**YOUR INSTRUCTIONS:**
Which lines in the material below contain the word "VMID"? Copy each of them.
* * * * *
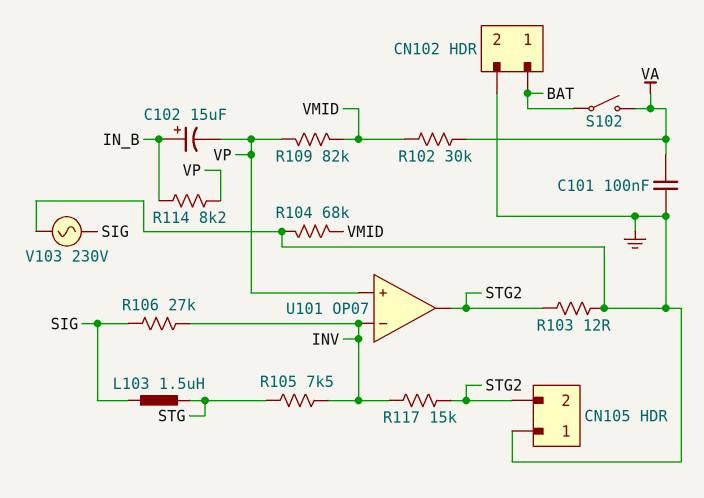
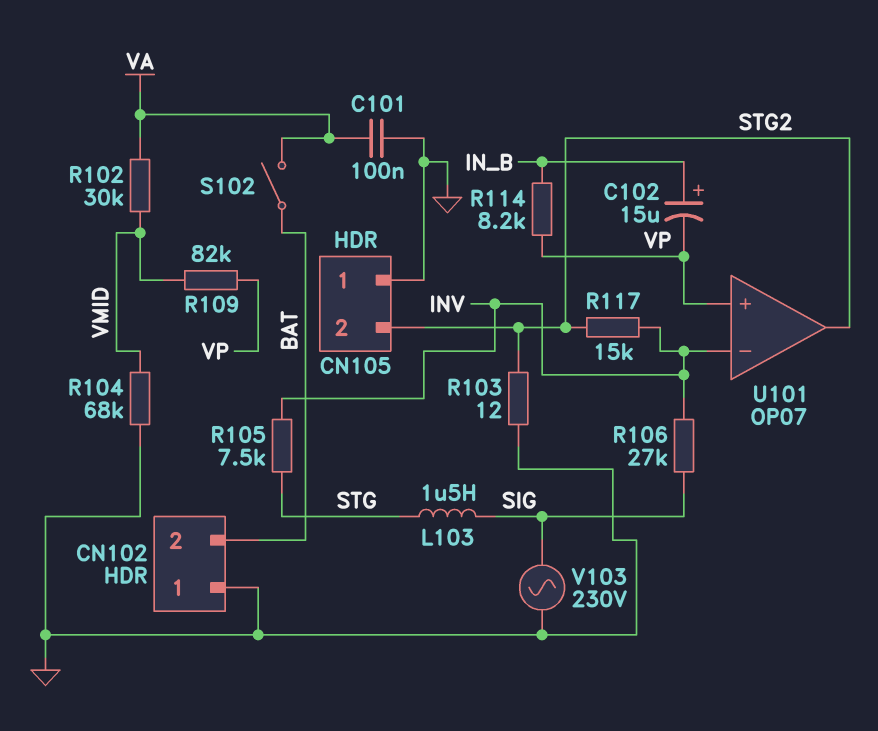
CN102 pin 1: BAT -> GND
CN102 pin 2: GND -> BAT

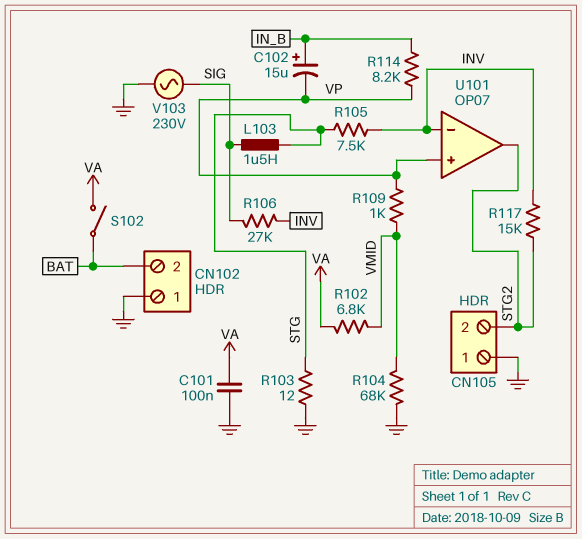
R102: 30k (VA, VMID) -> 6.8k (VA, VMID)
R103: 12 (GND, STG2) -> 12 (GND, STG)
R109: 82k (VMID, VP) -> 1k (VMID, VP)

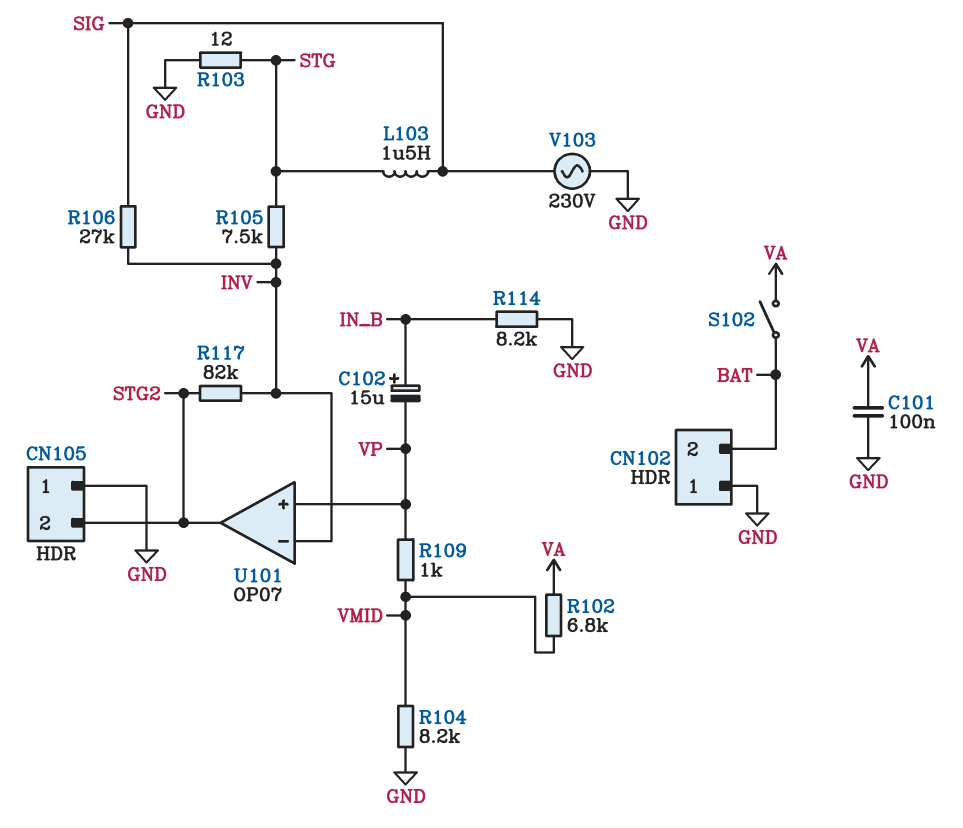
R104: 68k (GND, VMID) -> 8.2k (GND, VMID)
R114: 8.2k (IN_B, VP) -> 8.2k (GND, IN_B)
R117: 15k (INV, STG2) -> 82k (INV, STG2)

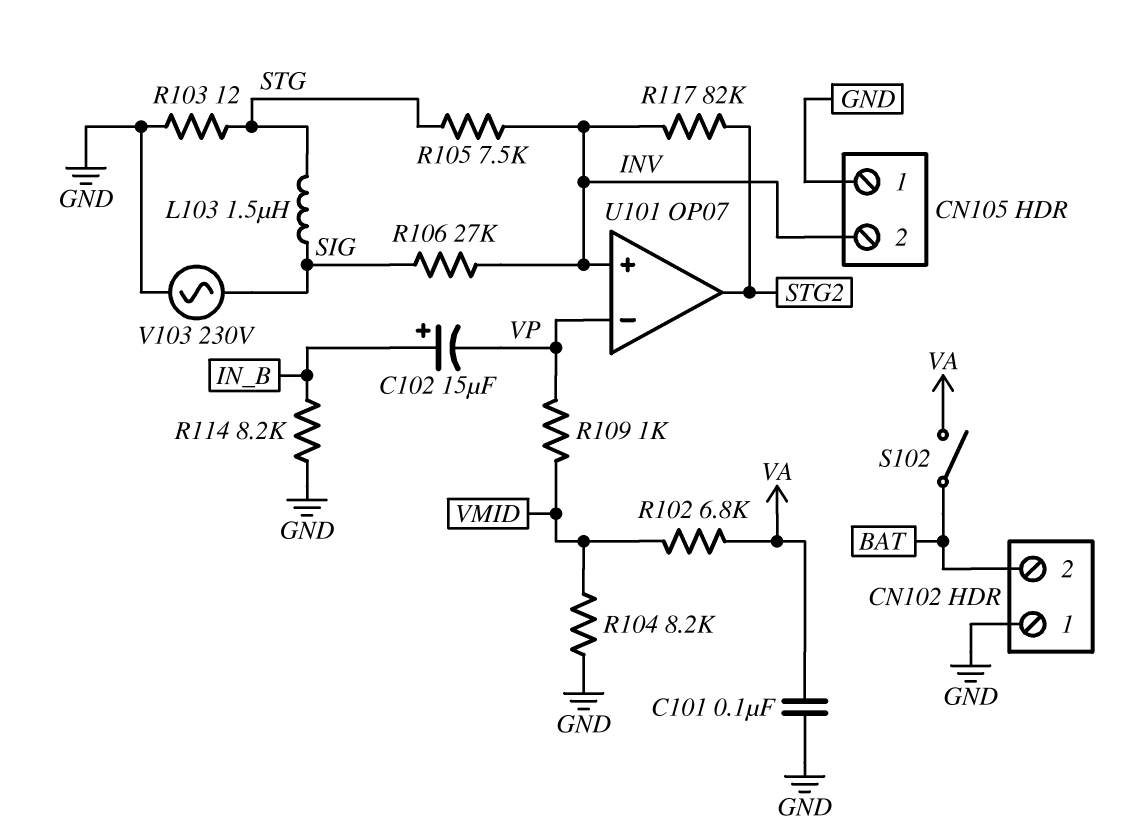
CN105 pin 2: STG2 -> INV
U101 pin in+: VP -> INV
U101 pin in-: INV -> VP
* * * * *
**WRITTEN REPLY:**
R102: 30k (VA, VMID) -> 6.8k (VA, VMID)
R109: 82k (VMID, VP) -> 1k (VMID, VP)
R104: 68k (GND, VMID) -> 8.2k (GND, VMID)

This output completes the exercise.